### TASK
All of the entries below are to be copied without any alteration.

Before-and-after object lists
+ + +

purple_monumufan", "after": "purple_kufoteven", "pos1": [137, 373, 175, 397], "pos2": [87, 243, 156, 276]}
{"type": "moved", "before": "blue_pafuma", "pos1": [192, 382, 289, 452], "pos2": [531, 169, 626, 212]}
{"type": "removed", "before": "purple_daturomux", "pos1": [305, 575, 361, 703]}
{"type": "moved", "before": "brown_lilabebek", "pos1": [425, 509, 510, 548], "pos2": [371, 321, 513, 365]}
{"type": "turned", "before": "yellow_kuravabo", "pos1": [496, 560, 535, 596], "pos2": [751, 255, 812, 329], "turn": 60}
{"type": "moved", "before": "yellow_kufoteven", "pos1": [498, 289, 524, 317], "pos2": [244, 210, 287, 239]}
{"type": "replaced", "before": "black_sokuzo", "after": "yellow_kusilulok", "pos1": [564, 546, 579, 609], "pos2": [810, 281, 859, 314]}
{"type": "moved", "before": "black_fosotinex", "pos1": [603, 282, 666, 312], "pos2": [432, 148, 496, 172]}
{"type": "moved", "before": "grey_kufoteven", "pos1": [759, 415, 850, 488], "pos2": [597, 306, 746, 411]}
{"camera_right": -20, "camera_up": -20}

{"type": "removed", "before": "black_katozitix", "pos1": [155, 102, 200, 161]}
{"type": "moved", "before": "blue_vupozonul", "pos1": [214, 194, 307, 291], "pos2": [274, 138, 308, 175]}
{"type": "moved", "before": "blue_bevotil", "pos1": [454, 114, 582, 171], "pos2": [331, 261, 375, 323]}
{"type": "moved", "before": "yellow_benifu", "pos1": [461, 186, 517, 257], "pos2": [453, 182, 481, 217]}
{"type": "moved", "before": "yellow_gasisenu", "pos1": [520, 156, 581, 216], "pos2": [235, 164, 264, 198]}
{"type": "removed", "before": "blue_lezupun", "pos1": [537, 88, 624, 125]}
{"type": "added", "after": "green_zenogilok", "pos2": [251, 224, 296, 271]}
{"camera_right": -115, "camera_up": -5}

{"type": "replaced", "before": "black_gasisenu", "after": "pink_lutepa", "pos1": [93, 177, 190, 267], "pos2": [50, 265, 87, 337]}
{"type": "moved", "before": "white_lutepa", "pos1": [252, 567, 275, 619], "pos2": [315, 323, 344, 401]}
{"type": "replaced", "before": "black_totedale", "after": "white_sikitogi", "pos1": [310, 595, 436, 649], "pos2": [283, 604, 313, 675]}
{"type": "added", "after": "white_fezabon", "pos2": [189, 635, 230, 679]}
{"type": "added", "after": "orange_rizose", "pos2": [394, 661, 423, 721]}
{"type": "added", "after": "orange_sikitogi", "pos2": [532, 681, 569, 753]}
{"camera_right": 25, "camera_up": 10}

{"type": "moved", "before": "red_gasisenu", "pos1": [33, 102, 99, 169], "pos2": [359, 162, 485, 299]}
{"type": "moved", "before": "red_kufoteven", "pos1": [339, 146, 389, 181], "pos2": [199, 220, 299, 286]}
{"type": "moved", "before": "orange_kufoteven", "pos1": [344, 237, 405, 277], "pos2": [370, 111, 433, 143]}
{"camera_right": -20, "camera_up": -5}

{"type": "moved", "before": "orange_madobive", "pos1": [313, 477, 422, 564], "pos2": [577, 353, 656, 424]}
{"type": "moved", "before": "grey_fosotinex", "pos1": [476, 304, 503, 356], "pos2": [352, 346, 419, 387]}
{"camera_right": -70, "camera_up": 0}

+ + +

### RESPONSE AREA
purple_monumufan", "after": "purple_kufoteven", "pos1": [137, 373, 175, 397], "pos2": [87, 243, 156, 276]}
{"type": "moved", "before": "blue_pafuma", "pos1": [192, 382, 289, 452], "pos2": [531, 169, 626, 212]}
{"type": "removed", "before": "purple_daturomux", "pos1": [305, 575, 361, 703]}
{"type": "moved", "before": "brown_lilabebek", "pos1": [425, 509, 510, 548], "pos2": [371, 321, 513, 365]}
{"type": "turned", "before": "yellow_kuravabo", "pos1": [496, 560, 535, 596], "pos2": [751, 255, 812, 329], "turn": 60}
{"type": "moved", "before": "yellow_kufoteven", "pos1": [498, 289, 524, 317], "pos2": [244, 210, 287, 239]}
{"type": "replaced", "before": "black_sokuzo", "after": "yellow_kusilulok", "pos1": [564, 546, 579, 609], "pos2": [810, 281, 859, 314]}
{"type": "moved", "before": "black_fosotinex", "pos1": [603, 282, 666, 312], "pos2": [432, 148, 496, 172]}
{"type": "moved", "before": "grey_kufoteven", "pos1": [759, 415, 850, 488], "pos2": [597, 306, 746, 411]}
{"camera_right": -20, "camera_up": -20}

{"type": "removed", "before": "black_katozitix", "pos1": [155, 102, 200, 161]}
{"type": "moved", "before": "blue_vupozonul", "pos1": [214, 194, 307, 291], "pos2": [274, 138, 308, 175]}
{"type": "moved", "before": "blue_bevotil", "pos1": [454, 114, 582, 171], "pos2": [331, 261, 375, 323]}
{"type": "moved", "before": "yellow_benifu", "pos1": [461, 186, 517, 257], "pos2": [453, 182, 481, 217]}
{"type": "moved", "before": "yellow_gasisenu", "pos1": [520, 156, 581, 216], "pos2": [235, 164, 264, 198]}
{"type": "removed", "before": "blue_lezupun", "pos1": [537, 88, 624, 125]}
{"type": "added", "after": "green_zenogilok", "pos2": [251, 224, 296, 271]}
{"camera_right": -115, "camera_up": -5}

{"type": "replaced", "before": "black_gasisenu", "after": "pink_lutepa", "pos1": [93, 177, 190, 267], "pos2": [50, 265, 87, 337]}
{"type": "moved", "before": "white_lutepa", "pos1": [252, 567, 275, 619], "pos2": [315, 323, 344, 401]}
{"type": "replaced", "before": "black_totedale", "after": "white_sikitogi", "pos1": [310, 595, 436, 649], "pos2": [283, 604, 313, 675]}
{"type": "added", "after": "white_fezabon", "pos2": [189, 635, 230, 679]}
{"type": "added", "after": "orange_rizose", "pos2": [394, 661, 423, 721]}
{"type": "added", "after": "orange_sikitogi", "pos2": [532, 681, 569, 753]}
{"camera_right": 25, "camera_up": 10}

{"type": "moved", "before": "red_gasisenu", "pos1": [33, 102, 99, 169], "pos2": [359, 162, 485, 299]}
{"type": "moved", "before": "red_kufoteven", "pos1": [339, 146, 389, 181], "pos2": [199, 220, 299, 286]}
{"type": "moved", "before": "orange_kufoteven", "pos1": [344, 237, 405, 277], "pos2": [370, 111, 433, 143]}
{"camera_right": -20, "camera_up": -5}

{"type": "moved", "before": "orange_madobive", "pos1": [313, 477, 422, 564], "pos2": [577, 353, 656, 424]}
{"type": "moved", "before": "grey_fosotinex", "pos1": [476, 304, 503, 356], "pos2": [352, 346, 419, 387]}
{"camera_right": -70, "camera_up": 0}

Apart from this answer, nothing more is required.